[[ Exercise materials, beginning ]]

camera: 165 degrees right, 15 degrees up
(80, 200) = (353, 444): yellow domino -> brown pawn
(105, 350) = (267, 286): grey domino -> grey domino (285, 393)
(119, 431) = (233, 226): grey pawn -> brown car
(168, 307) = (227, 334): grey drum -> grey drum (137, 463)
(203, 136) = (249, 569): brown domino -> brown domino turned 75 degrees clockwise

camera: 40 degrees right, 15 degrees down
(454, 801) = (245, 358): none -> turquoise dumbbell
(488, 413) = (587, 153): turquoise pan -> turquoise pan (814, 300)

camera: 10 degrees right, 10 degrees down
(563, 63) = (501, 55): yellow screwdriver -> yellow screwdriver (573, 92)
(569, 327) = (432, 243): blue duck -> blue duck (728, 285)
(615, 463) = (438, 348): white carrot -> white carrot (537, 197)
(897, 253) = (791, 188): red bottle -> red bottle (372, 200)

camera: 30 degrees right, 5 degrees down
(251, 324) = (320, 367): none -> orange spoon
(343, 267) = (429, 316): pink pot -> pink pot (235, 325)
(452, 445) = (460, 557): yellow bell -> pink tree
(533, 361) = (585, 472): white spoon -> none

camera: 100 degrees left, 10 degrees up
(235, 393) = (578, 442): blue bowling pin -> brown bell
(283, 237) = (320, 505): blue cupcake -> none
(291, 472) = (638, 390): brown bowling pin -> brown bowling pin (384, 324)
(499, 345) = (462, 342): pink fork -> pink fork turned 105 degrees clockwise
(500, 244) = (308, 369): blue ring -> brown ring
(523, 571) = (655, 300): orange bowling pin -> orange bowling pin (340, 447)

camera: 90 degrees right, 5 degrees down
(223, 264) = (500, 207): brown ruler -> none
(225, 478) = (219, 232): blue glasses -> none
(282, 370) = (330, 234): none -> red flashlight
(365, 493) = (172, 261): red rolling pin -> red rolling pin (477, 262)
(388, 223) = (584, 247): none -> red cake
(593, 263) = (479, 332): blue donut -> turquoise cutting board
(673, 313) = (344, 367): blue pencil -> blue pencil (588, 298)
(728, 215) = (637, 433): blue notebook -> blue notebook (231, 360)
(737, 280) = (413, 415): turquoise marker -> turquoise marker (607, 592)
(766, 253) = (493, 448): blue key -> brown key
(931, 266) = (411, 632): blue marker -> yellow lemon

[[ Exercise materials, end ]]

What you need to do ->
From the data above, reproduce word for word the lines running from the line with "(569, 327) = (432, 243): blue" to the line with "camera: 100 degrees left, 10 degrees up", ends included.

Written answer ->
(569, 327) = (432, 243): blue duck -> blue duck (728, 285)
(615, 463) = (438, 348): white carrot -> white carrot (537, 197)
(897, 253) = (791, 188): red bottle -> red bottle (372, 200)

camera: 30 degrees right, 5 degrees down
(251, 324) = (320, 367): none -> orange spoon
(343, 267) = (429, 316): pink pot -> pink pot (235, 325)
(452, 445) = (460, 557): yellow bell -> pink tree
(533, 361) = (585, 472): white spoon -> none

camera: 100 degrees left, 10 degrees up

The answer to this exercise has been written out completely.